[Excerpts from a dataset]
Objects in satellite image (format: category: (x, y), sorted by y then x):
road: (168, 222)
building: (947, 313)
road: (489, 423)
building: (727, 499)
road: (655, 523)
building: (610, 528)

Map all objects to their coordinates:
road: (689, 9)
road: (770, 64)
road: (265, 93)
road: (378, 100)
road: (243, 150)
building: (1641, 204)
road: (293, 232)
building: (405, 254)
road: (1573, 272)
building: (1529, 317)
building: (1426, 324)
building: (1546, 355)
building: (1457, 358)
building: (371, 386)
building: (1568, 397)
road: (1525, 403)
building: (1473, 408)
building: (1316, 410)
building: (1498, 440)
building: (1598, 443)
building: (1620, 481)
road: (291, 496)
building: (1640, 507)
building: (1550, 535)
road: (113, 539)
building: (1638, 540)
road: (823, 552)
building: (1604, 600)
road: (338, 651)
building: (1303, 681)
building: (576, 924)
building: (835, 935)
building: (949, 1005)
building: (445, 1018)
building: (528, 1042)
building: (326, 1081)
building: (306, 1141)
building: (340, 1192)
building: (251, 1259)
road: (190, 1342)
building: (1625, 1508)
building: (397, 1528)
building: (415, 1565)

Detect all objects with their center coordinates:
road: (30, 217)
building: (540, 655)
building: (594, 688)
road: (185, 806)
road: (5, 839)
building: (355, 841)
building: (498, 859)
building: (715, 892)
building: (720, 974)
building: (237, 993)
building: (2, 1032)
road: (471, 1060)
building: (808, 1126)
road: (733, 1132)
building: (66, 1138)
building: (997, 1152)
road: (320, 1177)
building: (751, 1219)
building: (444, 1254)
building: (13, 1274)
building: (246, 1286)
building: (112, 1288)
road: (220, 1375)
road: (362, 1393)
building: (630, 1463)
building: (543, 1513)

→ **WORK REQUIRED**
Copy each line above holding "their".

→ **SOLUTION**
Map all objects to their coordinates:
Detect all objects with their center coordinates:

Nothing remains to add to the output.